(Excerpts from a dataset)
-- Opening Marker --

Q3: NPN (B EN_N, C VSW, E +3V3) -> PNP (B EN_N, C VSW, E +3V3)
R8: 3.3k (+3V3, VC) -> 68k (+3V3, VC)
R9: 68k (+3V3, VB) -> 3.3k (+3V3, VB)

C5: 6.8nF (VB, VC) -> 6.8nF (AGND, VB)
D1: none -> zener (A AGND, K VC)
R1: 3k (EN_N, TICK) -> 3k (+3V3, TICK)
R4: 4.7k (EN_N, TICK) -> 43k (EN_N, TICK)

-- Closing Marker --

▸ **Task prompt**:
Above are the entries; give them back verbatim.

▸ **Response to the task**:
Q3: NPN (B EN_N, C VSW, E +3V3) -> PNP (B EN_N, C VSW, E +3V3)
R8: 3.3k (+3V3, VC) -> 68k (+3V3, VC)
R9: 68k (+3V3, VB) -> 3.3k (+3V3, VB)

C5: 6.8nF (VB, VC) -> 6.8nF (AGND, VB)
D1: none -> zener (A AGND, K VC)
R1: 3k (EN_N, TICK) -> 3k (+3V3, TICK)
R4: 4.7k (EN_N, TICK) -> 43k (EN_N, TICK)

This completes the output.